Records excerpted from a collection
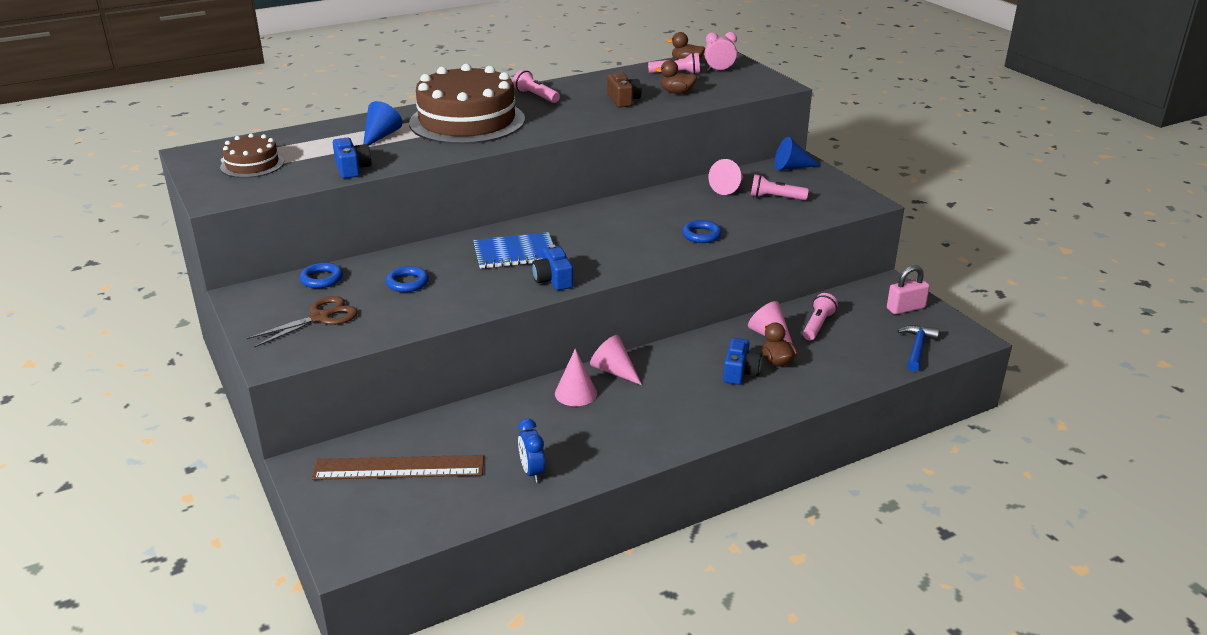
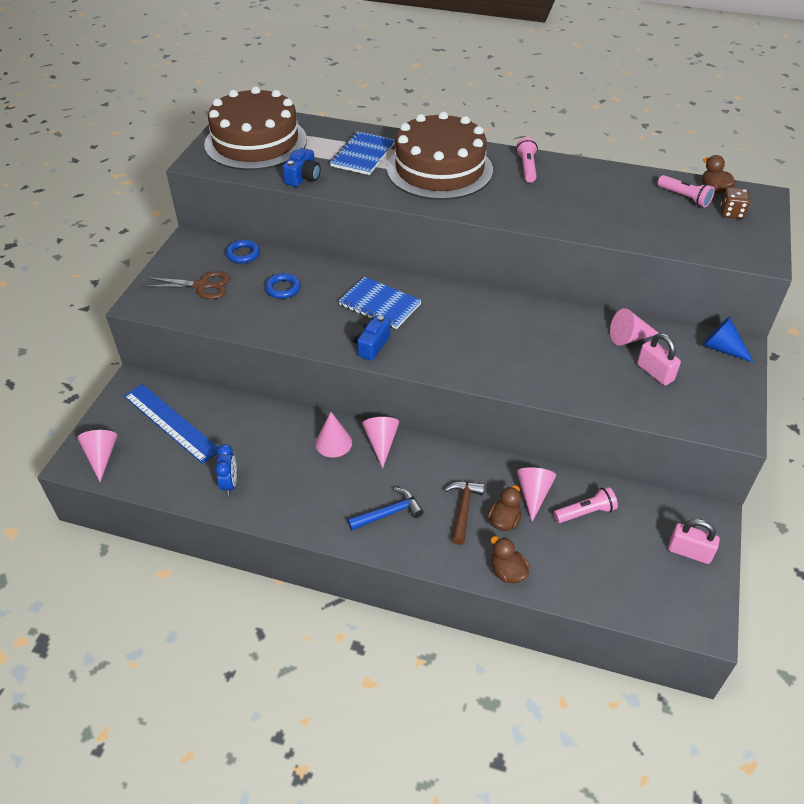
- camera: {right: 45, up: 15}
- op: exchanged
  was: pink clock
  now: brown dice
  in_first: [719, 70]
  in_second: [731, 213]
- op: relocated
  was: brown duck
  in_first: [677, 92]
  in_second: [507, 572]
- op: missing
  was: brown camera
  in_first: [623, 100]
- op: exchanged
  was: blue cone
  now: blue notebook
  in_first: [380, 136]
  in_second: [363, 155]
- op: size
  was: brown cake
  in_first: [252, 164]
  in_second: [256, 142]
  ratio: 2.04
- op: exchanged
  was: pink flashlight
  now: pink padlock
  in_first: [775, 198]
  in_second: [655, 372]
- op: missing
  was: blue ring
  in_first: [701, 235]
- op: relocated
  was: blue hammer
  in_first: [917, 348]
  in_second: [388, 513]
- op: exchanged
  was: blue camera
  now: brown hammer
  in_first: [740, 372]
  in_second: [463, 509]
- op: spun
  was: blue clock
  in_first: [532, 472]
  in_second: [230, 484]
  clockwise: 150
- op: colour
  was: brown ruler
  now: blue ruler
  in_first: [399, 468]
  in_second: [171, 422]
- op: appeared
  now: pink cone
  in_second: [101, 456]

=== PROBLEM REQUIREMENTS ===
Repeat the records word for word. Leave out whatever pictures they hold.

=== TASK RESULT ===
- camera: {right: 45, up: 15}
- op: exchanged
  was: pink clock
  now: brown dice
  in_first: [719, 70]
  in_second: [731, 213]
- op: relocated
  was: brown duck
  in_first: [677, 92]
  in_second: [507, 572]
- op: missing
  was: brown camera
  in_first: [623, 100]
- op: exchanged
  was: blue cone
  now: blue notebook
  in_first: [380, 136]
  in_second: [363, 155]
- op: size
  was: brown cake
  in_first: [252, 164]
  in_second: [256, 142]
  ratio: 2.04
- op: exchanged
  was: pink flashlight
  now: pink padlock
  in_first: [775, 198]
  in_second: [655, 372]
- op: missing
  was: blue ring
  in_first: [701, 235]
- op: relocated
  was: blue hammer
  in_first: [917, 348]
  in_second: [388, 513]
- op: exchanged
  was: blue camera
  now: brown hammer
  in_first: [740, 372]
  in_second: [463, 509]
- op: spun
  was: blue clock
  in_first: [532, 472]
  in_second: [230, 484]
  clockwise: 150
- op: colour
  was: brown ruler
  now: blue ruler
  in_first: [399, 468]
  in_second: [171, 422]
- op: appeared
  now: pink cone
  in_second: [101, 456]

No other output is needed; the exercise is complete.